Problem details:
The expected result is an exact restatement of the data, free of pictures.

Before-and-after object lists
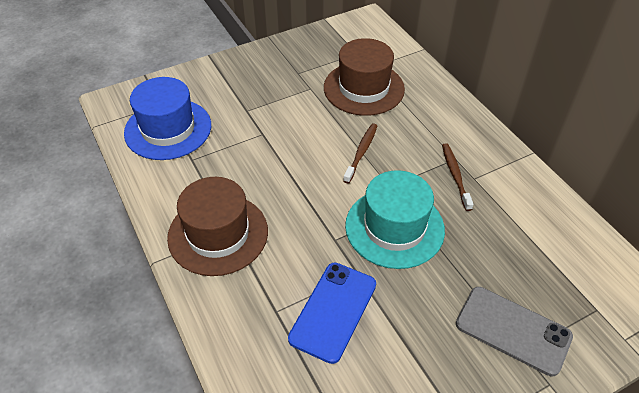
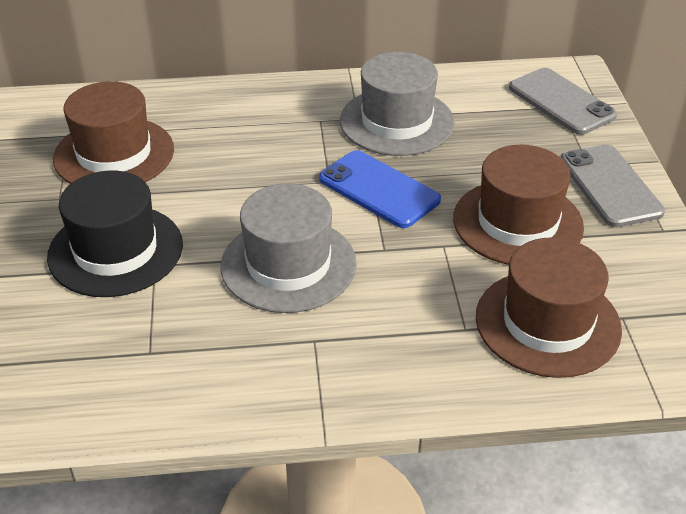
black hat: 0 -> 1
blue hat: 1 -> 0
brown hat: 2 -> 3
brown toothbrush: 2 -> 0
grey hat: 0 -> 2
grey phone: 1 -> 2
turquoise hat: 1 -> 0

Problem solution:
black hat: 0 -> 1
blue hat: 1 -> 0
brown hat: 2 -> 3
brown toothbrush: 2 -> 0
grey hat: 0 -> 2
grey phone: 1 -> 2
turquoise hat: 1 -> 0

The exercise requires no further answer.